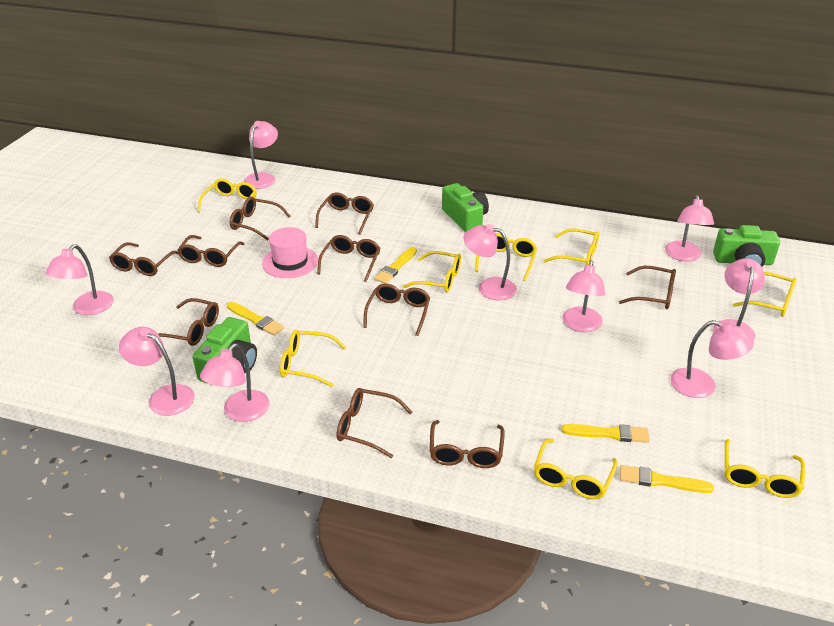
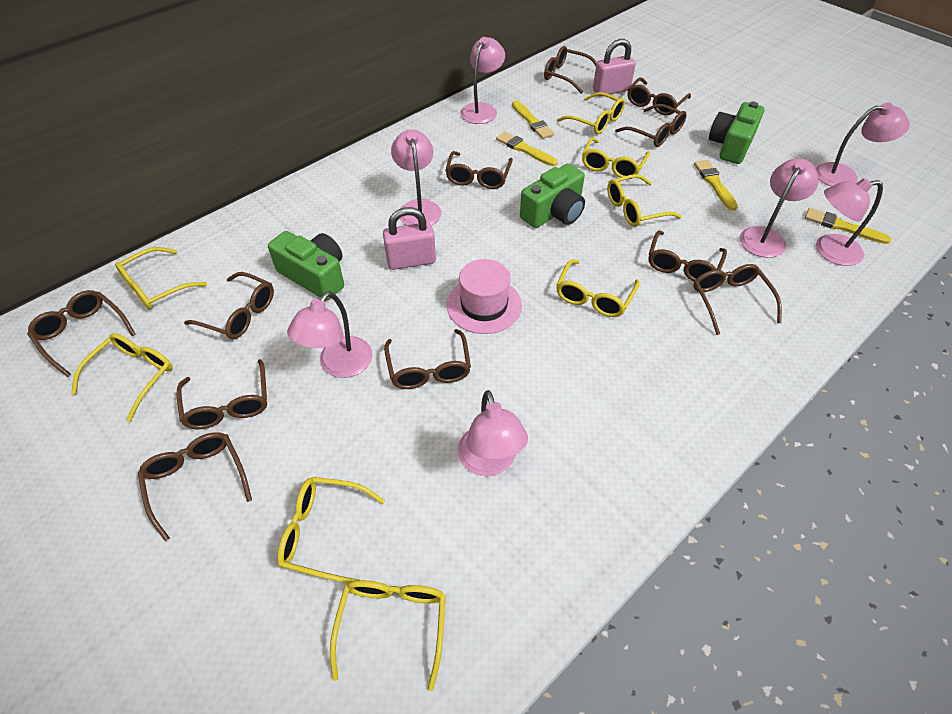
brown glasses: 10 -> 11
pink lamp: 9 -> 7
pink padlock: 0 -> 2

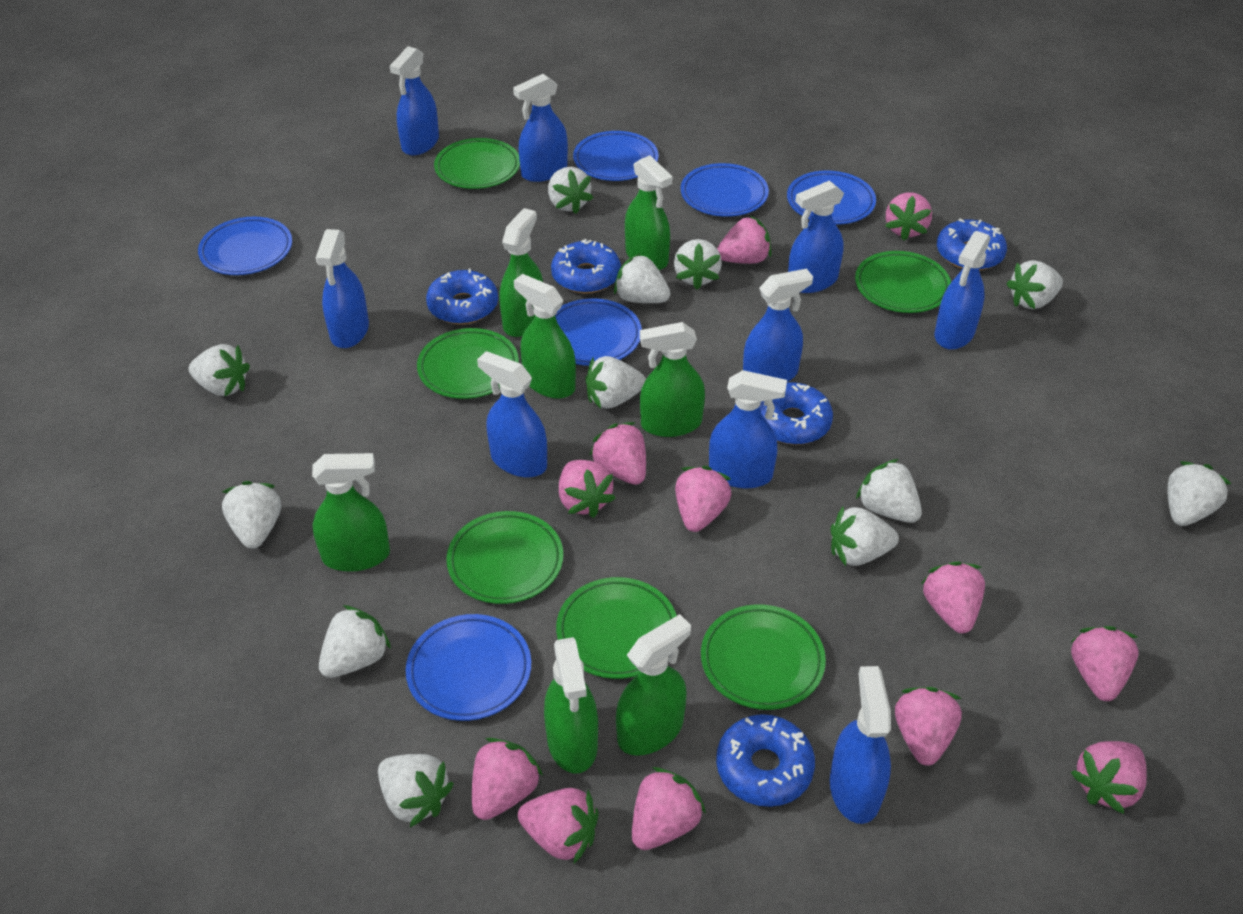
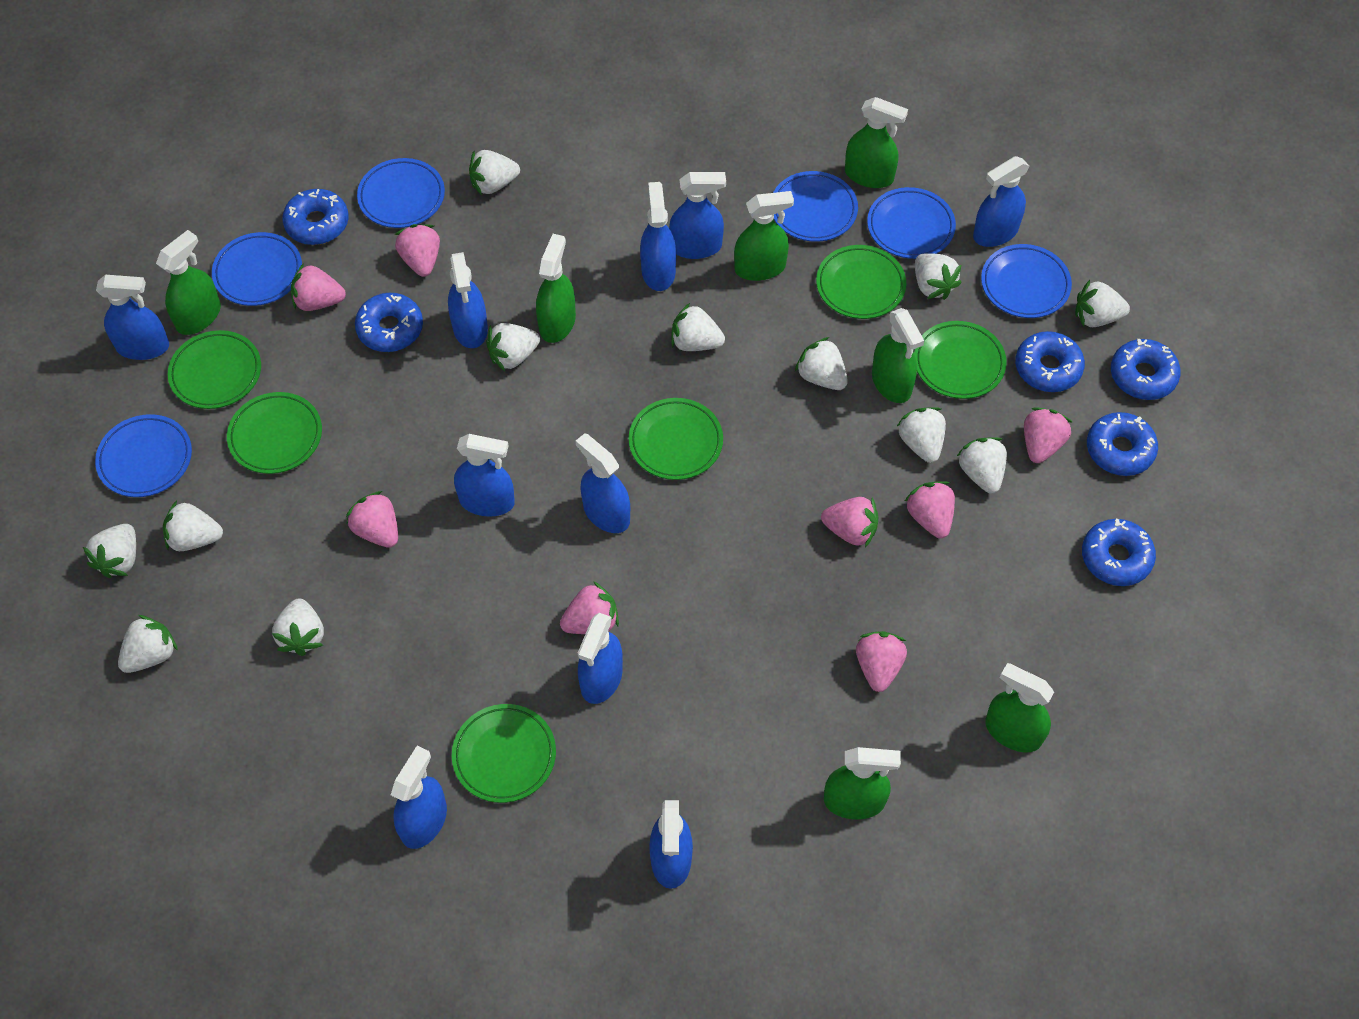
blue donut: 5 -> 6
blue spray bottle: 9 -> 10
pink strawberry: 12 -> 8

▶ _EXERCISE DIRECTIONS_
Repeat each record exactly as shown above, dropping all images.

▶ _RESPONSE BELOW_
brown glasses: 10 -> 11
pink lamp: 9 -> 7
pink padlock: 0 -> 2

blue donut: 5 -> 6
blue spray bottle: 9 -> 10
pink strawberry: 12 -> 8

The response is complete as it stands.